From the records that follow, give the number of lines that include the word "none", with no further words.

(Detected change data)
● ● ● ● ●

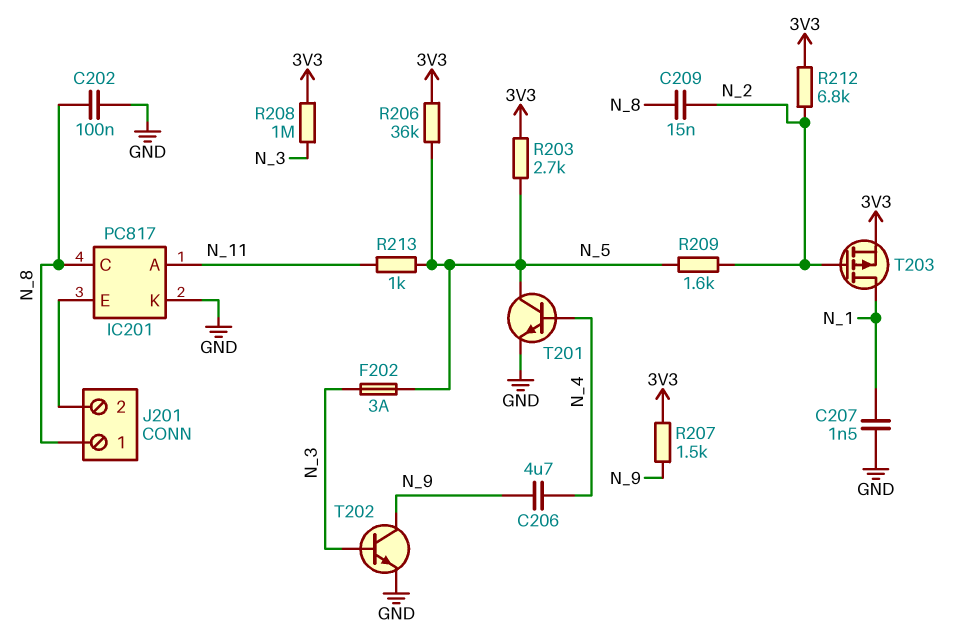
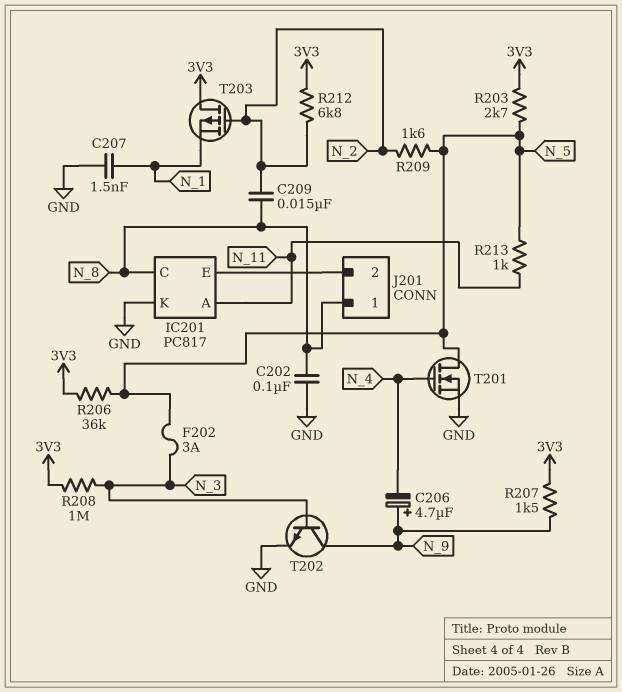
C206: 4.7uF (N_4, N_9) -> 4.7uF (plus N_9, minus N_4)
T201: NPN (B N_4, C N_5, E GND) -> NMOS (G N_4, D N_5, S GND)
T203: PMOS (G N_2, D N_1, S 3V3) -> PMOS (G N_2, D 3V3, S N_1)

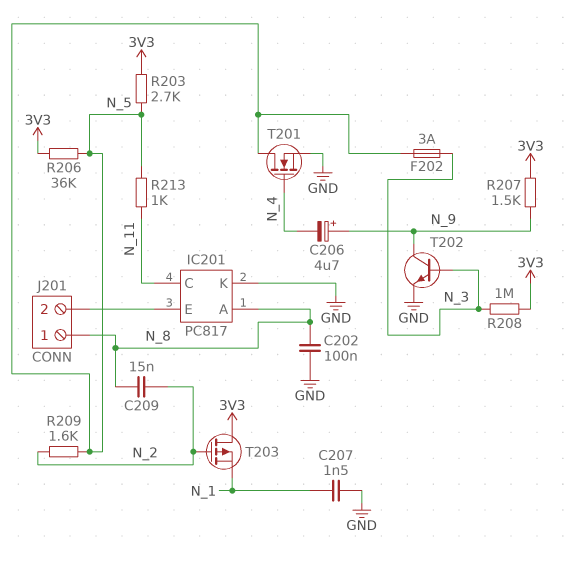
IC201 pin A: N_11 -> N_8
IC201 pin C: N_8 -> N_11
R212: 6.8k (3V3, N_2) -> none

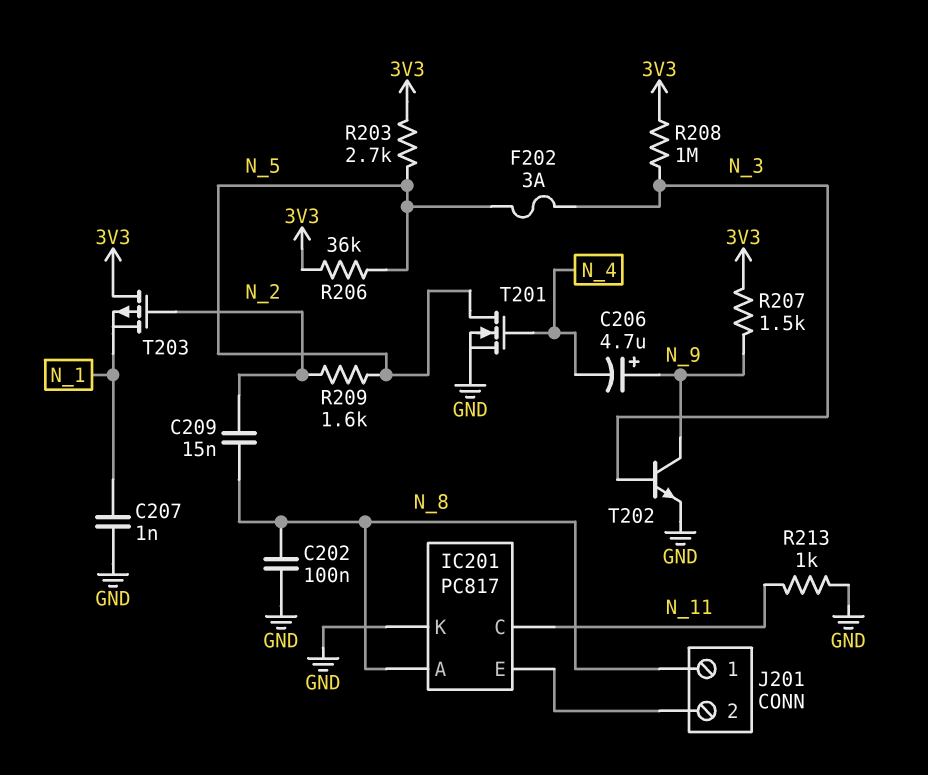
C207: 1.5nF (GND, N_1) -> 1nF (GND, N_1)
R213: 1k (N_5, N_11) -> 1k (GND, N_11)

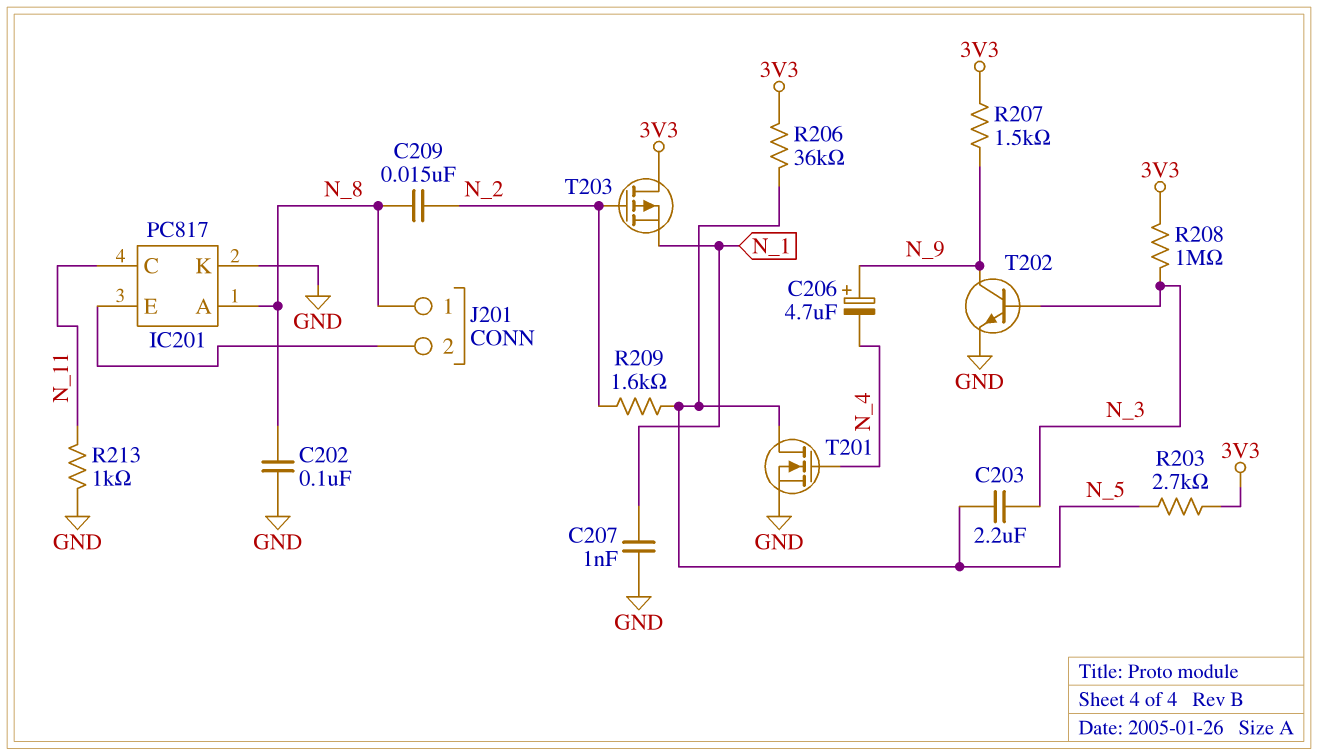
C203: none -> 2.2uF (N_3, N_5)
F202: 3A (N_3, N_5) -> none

● ● ● ● ●

> Written response
3